Material shown:
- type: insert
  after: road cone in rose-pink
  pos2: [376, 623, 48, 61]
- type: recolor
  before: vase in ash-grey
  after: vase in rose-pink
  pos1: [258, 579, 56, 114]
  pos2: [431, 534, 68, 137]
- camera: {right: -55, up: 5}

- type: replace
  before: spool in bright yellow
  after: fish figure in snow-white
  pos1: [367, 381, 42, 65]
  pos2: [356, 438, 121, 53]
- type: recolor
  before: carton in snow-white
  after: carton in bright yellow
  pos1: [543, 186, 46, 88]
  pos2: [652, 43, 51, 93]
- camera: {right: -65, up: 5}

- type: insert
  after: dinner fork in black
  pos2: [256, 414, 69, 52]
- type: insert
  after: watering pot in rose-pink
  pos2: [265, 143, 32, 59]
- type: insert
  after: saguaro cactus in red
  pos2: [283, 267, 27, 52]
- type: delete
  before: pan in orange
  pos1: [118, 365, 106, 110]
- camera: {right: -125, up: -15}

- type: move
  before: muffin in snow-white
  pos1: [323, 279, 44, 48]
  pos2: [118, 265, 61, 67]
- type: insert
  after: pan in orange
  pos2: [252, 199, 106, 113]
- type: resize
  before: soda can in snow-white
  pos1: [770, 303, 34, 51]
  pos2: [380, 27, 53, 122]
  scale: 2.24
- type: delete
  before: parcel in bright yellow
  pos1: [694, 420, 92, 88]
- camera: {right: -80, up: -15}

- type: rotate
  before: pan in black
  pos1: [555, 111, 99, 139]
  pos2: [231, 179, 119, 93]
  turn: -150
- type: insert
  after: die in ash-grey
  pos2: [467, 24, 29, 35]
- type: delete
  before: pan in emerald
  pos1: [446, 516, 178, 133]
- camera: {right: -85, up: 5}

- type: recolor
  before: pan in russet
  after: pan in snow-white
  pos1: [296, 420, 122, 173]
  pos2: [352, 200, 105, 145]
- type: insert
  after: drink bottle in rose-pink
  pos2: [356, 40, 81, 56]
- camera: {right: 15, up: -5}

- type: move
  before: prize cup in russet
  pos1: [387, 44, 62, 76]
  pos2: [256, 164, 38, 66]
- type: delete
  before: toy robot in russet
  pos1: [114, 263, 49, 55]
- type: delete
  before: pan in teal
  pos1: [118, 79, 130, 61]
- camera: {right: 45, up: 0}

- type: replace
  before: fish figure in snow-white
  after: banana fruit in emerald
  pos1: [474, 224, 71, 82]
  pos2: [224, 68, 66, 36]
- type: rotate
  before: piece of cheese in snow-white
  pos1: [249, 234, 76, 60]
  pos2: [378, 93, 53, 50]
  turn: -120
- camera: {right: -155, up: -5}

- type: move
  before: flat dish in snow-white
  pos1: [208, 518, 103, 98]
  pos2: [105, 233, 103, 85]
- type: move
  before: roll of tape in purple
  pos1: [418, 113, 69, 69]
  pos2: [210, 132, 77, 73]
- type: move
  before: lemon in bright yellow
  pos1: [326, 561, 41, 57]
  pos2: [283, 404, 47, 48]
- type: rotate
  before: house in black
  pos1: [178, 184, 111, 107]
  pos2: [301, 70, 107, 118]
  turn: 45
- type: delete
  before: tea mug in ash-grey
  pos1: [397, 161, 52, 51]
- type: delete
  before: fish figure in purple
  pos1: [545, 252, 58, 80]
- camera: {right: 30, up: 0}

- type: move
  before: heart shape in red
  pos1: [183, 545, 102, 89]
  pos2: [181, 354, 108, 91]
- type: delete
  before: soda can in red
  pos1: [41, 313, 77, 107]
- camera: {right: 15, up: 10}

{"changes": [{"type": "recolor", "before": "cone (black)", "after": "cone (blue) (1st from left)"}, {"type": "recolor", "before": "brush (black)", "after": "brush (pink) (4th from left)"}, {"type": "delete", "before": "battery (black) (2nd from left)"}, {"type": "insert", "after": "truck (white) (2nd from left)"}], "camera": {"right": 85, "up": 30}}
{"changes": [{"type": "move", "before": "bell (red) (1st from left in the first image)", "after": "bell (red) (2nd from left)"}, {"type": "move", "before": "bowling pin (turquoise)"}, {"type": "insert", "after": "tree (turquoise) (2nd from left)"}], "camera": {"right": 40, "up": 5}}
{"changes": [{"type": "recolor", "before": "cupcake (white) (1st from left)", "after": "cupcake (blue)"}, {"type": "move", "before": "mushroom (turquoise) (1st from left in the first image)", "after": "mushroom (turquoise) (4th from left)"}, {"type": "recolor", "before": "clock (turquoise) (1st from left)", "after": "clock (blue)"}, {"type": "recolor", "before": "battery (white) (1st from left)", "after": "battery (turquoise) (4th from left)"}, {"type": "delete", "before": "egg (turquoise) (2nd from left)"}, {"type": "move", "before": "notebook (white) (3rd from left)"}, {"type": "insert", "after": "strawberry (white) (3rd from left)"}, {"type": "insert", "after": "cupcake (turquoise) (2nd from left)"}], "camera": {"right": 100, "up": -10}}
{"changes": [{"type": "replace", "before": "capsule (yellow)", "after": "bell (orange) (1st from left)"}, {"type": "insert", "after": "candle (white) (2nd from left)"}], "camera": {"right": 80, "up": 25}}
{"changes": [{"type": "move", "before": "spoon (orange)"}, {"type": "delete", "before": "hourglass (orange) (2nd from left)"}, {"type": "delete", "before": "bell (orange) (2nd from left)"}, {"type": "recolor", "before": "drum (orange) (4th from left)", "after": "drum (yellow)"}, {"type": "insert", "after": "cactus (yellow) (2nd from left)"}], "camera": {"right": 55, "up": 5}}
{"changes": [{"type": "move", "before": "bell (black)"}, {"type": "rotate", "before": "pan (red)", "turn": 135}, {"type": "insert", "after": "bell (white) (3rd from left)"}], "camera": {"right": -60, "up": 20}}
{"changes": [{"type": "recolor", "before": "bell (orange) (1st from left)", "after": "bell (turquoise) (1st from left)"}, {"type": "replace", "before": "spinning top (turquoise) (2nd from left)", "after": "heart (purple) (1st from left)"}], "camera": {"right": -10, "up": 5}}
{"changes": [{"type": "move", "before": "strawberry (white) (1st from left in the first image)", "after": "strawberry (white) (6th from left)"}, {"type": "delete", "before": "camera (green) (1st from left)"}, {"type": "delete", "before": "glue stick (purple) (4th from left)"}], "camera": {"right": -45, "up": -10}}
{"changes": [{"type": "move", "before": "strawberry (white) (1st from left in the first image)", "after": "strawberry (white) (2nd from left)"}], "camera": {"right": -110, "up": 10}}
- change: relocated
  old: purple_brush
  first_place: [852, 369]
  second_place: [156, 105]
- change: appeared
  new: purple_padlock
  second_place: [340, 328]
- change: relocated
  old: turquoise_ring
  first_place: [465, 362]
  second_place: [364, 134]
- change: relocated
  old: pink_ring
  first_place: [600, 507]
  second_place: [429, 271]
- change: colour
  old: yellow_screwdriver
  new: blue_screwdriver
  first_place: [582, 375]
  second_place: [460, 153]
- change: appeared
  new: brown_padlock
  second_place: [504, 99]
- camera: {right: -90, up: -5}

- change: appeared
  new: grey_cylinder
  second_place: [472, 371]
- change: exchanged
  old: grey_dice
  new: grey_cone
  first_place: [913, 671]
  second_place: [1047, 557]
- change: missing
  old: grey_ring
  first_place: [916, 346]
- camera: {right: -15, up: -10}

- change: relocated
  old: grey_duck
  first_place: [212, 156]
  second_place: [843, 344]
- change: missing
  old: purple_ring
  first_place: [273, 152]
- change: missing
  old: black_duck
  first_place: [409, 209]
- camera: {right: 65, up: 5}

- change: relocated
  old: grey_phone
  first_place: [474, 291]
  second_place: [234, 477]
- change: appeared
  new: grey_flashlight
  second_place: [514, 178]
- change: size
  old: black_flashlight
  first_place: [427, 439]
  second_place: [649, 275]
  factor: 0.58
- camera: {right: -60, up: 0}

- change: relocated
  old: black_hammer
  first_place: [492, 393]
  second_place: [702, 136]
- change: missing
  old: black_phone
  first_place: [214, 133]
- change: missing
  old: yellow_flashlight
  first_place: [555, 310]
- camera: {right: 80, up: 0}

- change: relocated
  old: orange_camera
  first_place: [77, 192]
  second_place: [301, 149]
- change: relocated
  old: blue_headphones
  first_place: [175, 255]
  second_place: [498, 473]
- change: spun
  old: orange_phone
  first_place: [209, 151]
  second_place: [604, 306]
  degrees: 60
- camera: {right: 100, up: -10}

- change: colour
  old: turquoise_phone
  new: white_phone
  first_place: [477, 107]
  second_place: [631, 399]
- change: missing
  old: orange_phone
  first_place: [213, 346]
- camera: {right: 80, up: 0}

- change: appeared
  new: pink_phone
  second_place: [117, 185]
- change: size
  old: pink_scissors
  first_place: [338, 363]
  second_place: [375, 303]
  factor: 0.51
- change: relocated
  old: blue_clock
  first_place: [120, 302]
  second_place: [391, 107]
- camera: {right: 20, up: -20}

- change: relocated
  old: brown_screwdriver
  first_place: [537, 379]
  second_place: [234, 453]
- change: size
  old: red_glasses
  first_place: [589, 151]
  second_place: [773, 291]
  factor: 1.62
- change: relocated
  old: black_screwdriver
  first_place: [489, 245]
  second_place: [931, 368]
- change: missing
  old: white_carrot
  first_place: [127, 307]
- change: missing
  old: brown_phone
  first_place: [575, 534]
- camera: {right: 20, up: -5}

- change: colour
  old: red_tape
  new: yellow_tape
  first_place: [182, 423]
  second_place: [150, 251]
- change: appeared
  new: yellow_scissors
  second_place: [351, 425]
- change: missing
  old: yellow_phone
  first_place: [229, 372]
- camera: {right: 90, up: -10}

Instructions to follow: Both the line containing "second_place: [460, 153]" and the line containing "second_place: [504, 99]" belong in the answer. Print them and every line above that falls between them exactly, and no others.

Output of the task:
  second_place: [460, 153]
- change: appeared
  new: brown_padlock
  second_place: [504, 99]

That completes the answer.